Available records -
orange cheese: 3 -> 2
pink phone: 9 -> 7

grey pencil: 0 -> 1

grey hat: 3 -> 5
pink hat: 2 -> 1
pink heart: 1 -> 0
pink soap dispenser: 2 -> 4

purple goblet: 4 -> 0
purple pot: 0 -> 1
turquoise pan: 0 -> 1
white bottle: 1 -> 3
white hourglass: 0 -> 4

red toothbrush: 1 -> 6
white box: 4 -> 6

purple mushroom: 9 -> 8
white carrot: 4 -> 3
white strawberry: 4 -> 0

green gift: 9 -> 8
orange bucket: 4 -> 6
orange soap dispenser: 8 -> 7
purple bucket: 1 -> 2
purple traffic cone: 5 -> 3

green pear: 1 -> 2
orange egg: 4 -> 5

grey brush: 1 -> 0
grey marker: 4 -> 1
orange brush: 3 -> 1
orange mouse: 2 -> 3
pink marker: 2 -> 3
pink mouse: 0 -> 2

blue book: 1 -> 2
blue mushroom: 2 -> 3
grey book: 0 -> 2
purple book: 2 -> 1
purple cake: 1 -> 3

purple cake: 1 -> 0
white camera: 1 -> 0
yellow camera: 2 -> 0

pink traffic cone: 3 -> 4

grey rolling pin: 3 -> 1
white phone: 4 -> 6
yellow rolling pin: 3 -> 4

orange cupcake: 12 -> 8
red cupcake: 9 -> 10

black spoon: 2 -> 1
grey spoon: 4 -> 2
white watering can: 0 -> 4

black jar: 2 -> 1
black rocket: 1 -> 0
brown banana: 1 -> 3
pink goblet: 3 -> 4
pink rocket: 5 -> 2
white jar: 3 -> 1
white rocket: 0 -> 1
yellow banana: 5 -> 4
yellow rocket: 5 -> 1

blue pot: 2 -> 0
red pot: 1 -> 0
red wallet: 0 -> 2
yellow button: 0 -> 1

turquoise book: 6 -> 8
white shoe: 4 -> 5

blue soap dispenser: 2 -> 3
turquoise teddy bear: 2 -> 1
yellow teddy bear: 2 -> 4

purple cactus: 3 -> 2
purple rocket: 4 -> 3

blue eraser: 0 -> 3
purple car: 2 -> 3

What to produce -
From the line containing "turquoise pan: 0 -> 1" down to the line containing "yellow camera: 2 -> 0" in the material above, reproduce every line exactly, including the two end lines.

Result of the task -
turquoise pan: 0 -> 1
white bottle: 1 -> 3
white hourglass: 0 -> 4

red toothbrush: 1 -> 6
white box: 4 -> 6

purple mushroom: 9 -> 8
white carrot: 4 -> 3
white strawberry: 4 -> 0

green gift: 9 -> 8
orange bucket: 4 -> 6
orange soap dispenser: 8 -> 7
purple bucket: 1 -> 2
purple traffic cone: 5 -> 3

green pear: 1 -> 2
orange egg: 4 -> 5

grey brush: 1 -> 0
grey marker: 4 -> 1
orange brush: 3 -> 1
orange mouse: 2 -> 3
pink marker: 2 -> 3
pink mouse: 0 -> 2

blue book: 1 -> 2
blue mushroom: 2 -> 3
grey book: 0 -> 2
purple book: 2 -> 1
purple cake: 1 -> 3

purple cake: 1 -> 0
white camera: 1 -> 0
yellow camera: 2 -> 0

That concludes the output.